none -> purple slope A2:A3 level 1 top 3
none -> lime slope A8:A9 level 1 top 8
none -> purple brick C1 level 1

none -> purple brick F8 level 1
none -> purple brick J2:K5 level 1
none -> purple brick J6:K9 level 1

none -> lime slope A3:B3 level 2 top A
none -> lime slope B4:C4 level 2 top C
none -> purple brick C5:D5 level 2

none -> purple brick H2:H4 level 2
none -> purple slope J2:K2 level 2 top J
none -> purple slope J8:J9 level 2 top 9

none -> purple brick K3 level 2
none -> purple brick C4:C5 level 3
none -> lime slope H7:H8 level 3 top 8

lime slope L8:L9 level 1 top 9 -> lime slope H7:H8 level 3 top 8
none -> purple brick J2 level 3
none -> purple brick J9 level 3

→ **WHAT IS EXPECTED**:
Write the opening line of the data above and every line after it, exactly, stopping once you have written the line with "none -> lime slope A3:B3 level 2 top A".

→ **ANSWER**:
none -> purple slope A2:A3 level 1 top 3
none -> lime slope A8:A9 level 1 top 8
none -> purple brick C1 level 1

none -> purple brick F8 level 1
none -> purple brick J2:K5 level 1
none -> purple brick J6:K9 level 1

none -> lime slope A3:B3 level 2 top A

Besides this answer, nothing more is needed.